Pull out every line with the word "plate" from the entries below.

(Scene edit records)
--

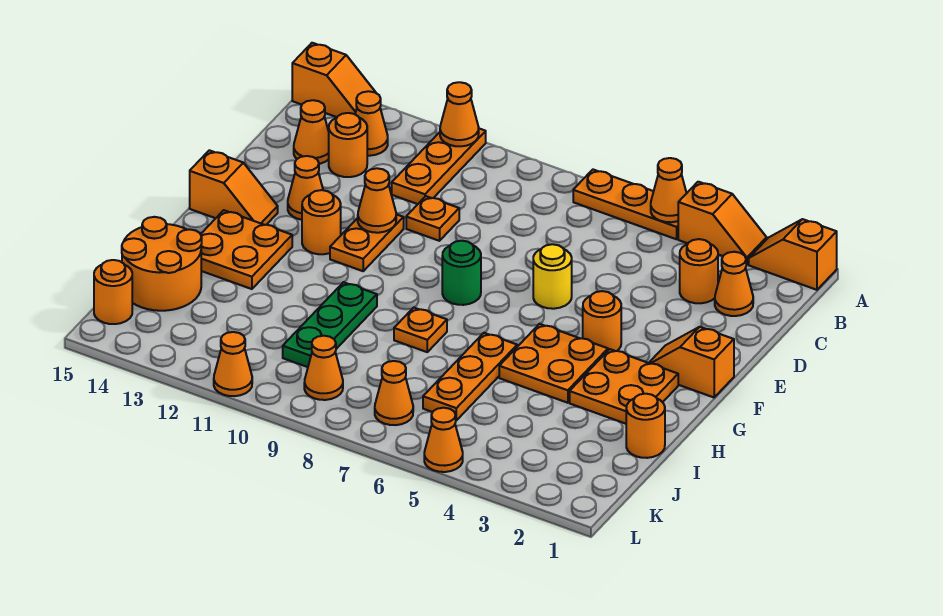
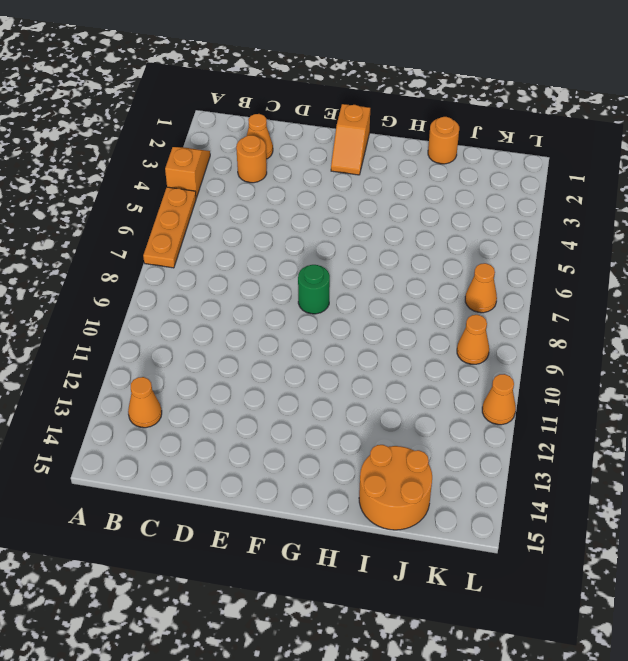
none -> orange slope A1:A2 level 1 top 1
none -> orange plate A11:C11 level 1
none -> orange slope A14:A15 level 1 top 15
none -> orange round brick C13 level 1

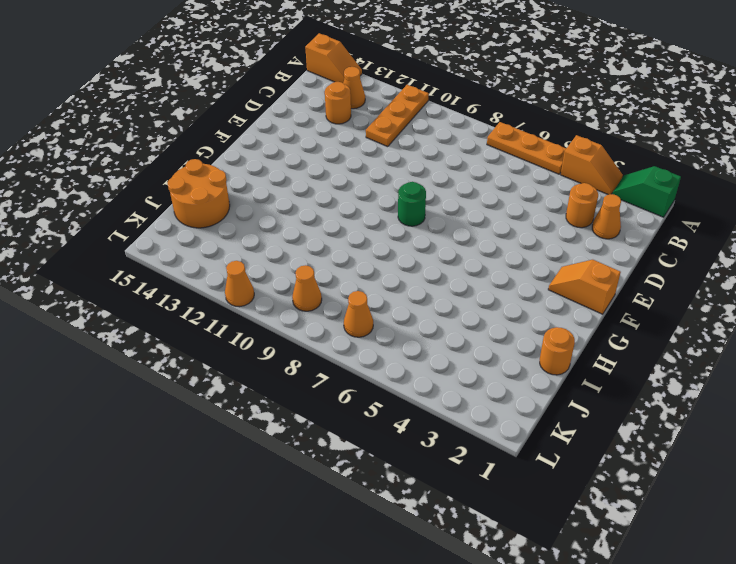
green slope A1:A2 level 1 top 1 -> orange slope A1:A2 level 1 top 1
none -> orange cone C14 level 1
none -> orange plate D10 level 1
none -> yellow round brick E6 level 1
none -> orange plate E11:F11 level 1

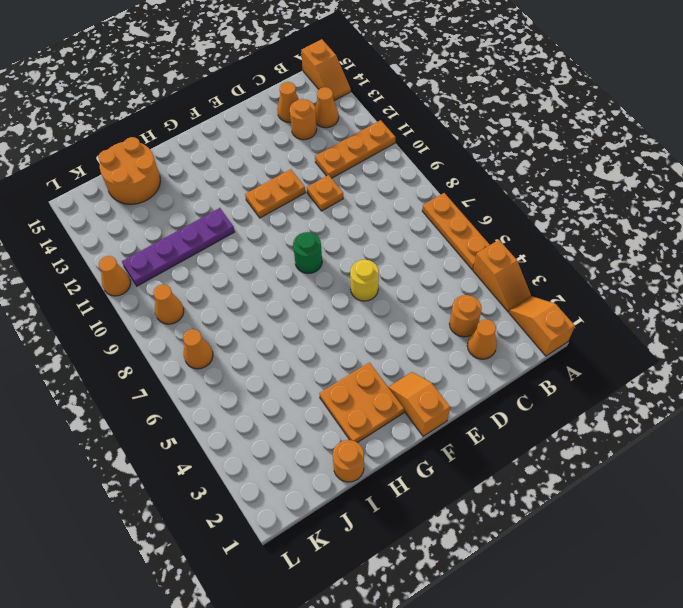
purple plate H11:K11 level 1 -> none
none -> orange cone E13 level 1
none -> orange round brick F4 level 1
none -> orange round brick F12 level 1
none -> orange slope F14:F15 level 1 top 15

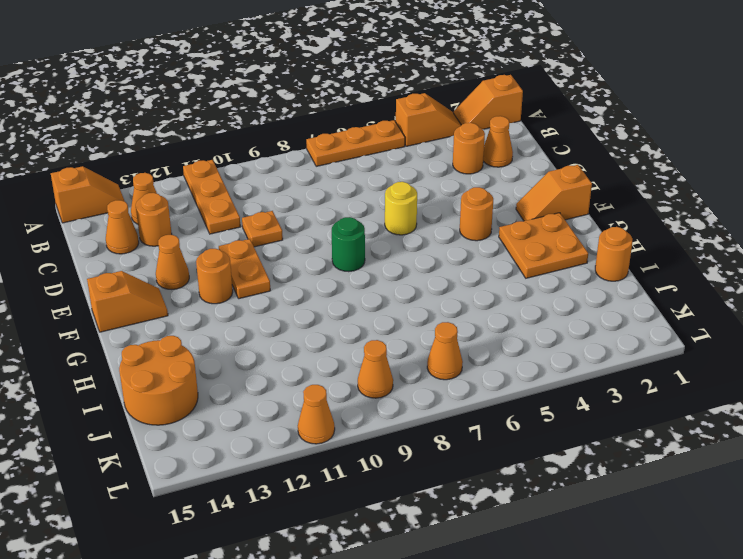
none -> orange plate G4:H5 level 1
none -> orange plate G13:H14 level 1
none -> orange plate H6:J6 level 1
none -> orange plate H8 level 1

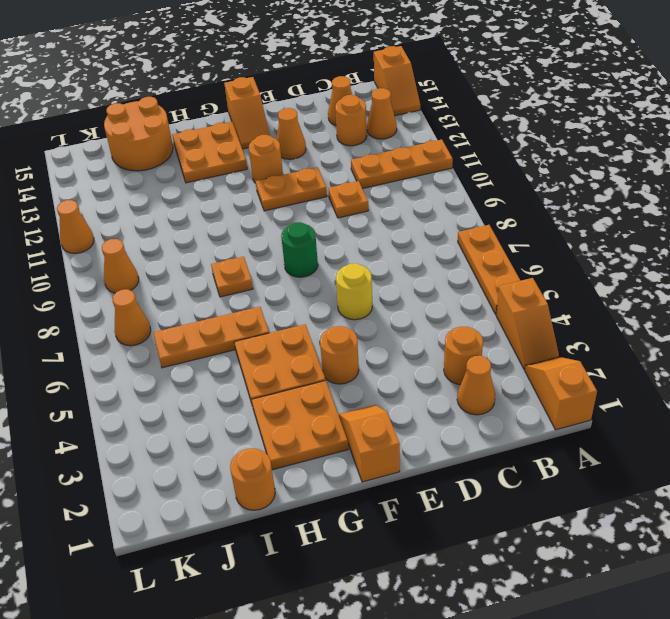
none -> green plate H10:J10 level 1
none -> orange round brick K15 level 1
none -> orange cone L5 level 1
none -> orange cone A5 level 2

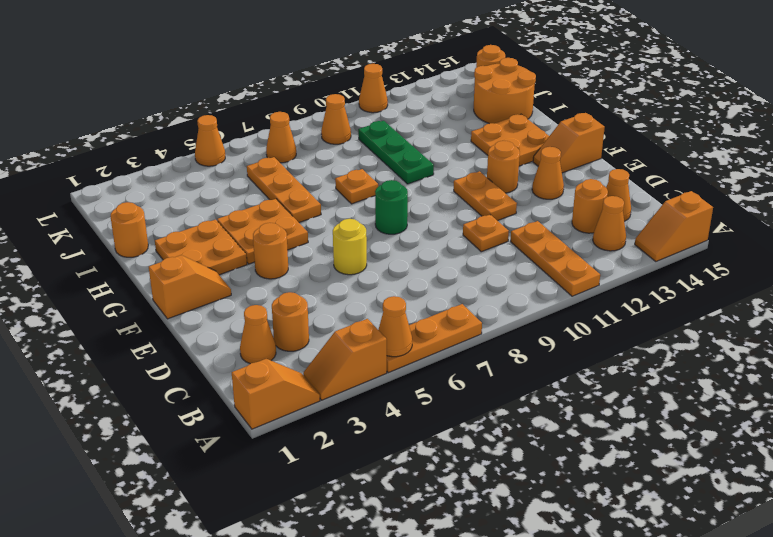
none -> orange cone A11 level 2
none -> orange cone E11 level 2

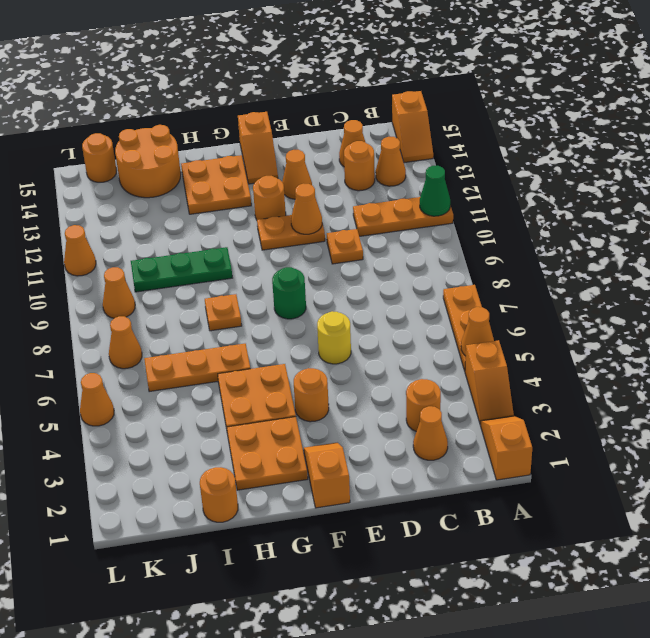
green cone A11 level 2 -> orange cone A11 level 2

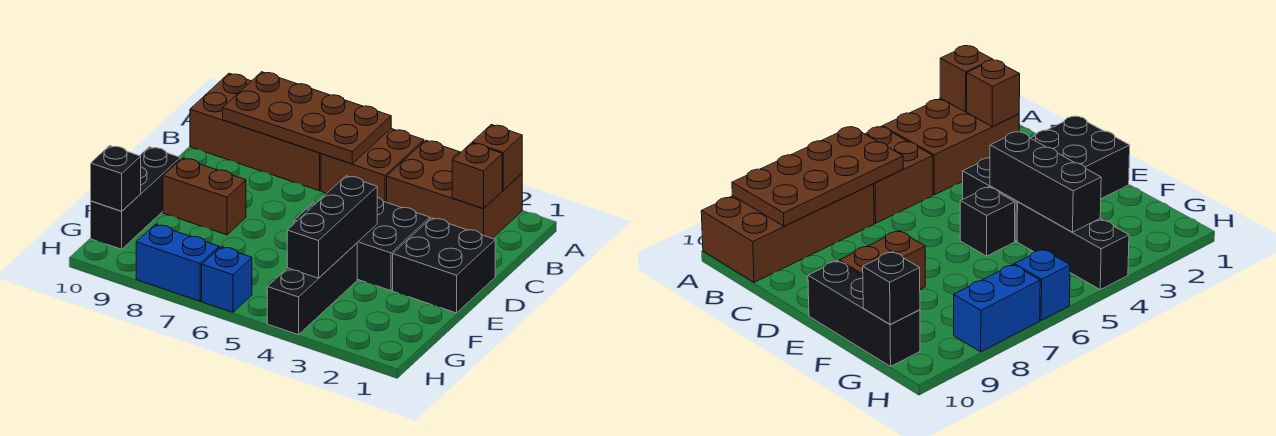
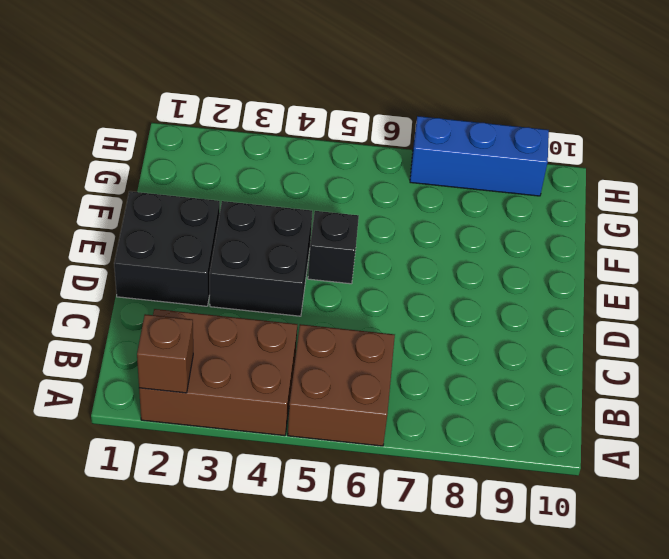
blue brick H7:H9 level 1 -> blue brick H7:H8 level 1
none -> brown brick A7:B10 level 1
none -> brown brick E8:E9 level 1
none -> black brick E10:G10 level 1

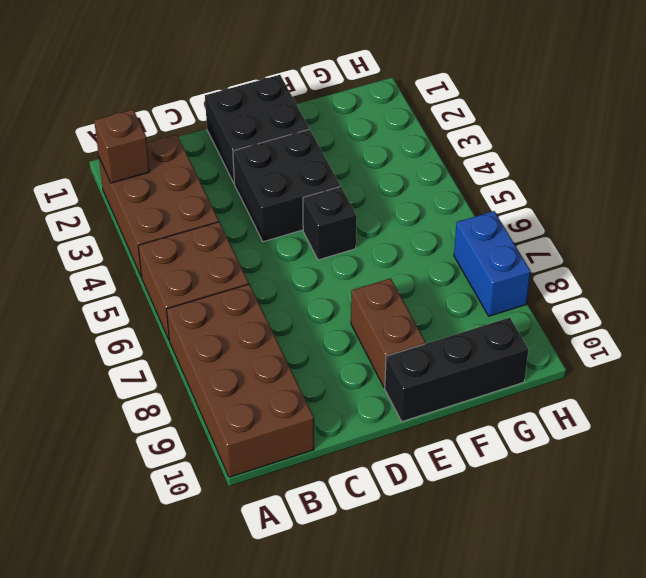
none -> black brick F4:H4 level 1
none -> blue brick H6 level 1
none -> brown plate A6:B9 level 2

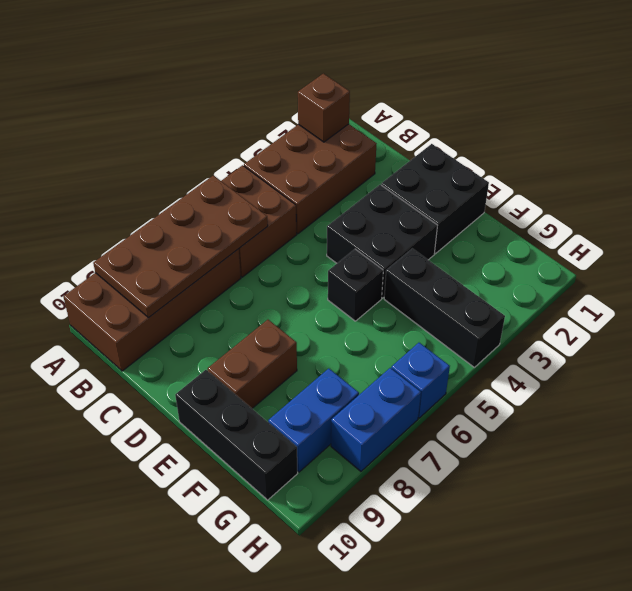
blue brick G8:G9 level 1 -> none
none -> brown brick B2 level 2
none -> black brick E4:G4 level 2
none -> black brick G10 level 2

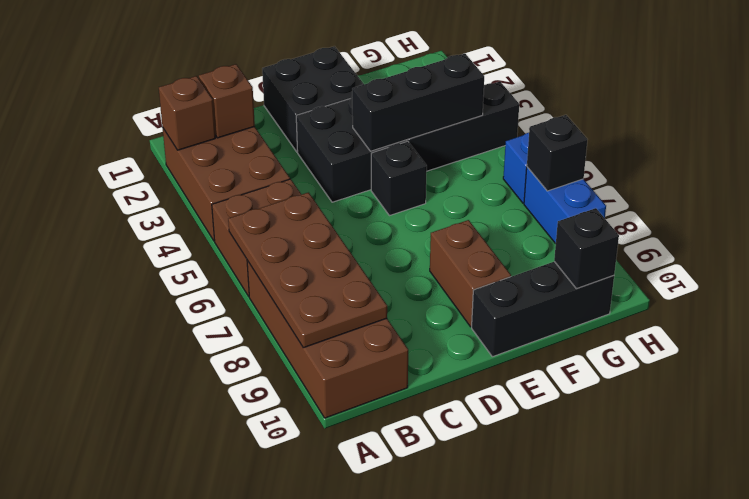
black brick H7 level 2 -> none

--

EXERCISE OUTPUT ->
none -> orange plate A11:C11 level 1
none -> orange plate D10 level 1
none -> orange plate E11:F11 level 1
purple plate H11:K11 level 1 -> none
none -> orange plate G4:H5 level 1
none -> orange plate G13:H14 level 1
none -> orange plate H6:J6 level 1
none -> orange plate H8 level 1
none -> green plate H10:J10 level 1
none -> brown plate A6:B9 level 2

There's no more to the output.